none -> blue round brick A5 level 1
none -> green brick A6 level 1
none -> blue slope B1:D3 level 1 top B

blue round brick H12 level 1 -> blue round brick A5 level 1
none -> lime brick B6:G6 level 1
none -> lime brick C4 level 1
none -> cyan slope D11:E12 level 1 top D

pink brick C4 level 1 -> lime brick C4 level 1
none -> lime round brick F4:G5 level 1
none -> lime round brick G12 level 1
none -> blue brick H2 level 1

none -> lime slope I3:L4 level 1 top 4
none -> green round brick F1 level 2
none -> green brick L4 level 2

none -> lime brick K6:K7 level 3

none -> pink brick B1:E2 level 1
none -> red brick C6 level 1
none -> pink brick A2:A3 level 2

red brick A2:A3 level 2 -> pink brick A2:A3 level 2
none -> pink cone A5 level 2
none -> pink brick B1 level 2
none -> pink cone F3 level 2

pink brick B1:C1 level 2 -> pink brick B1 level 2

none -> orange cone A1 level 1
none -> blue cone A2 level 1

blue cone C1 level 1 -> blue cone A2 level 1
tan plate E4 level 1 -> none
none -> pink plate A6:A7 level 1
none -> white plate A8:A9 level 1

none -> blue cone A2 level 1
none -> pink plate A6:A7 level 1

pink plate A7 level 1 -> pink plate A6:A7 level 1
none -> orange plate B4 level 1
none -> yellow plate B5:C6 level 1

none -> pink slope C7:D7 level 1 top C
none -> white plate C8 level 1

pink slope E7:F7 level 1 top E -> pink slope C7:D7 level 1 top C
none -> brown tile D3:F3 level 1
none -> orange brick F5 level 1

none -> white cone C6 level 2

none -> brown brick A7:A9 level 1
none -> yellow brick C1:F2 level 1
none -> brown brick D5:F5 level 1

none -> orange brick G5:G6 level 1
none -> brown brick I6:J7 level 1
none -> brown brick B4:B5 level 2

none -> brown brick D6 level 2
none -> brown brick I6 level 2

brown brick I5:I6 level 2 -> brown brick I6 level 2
--- --- ---
• EXERCISE REQUIREMENTS
Look above for the line holding "none -> orange brick F5 level 1" and the line holding "none -> brown brick B4:B5 level 2", then output exactly those two lines and every line between them, nothing more.

• ANSWER TO THE EXERCISE
none -> orange brick F5 level 1

none -> white cone C6 level 2

none -> brown brick A7:A9 level 1
none -> yellow brick C1:F2 level 1
none -> brown brick D5:F5 level 1

none -> orange brick G5:G6 level 1
none -> brown brick I6:J7 level 1
none -> brown brick B4:B5 level 2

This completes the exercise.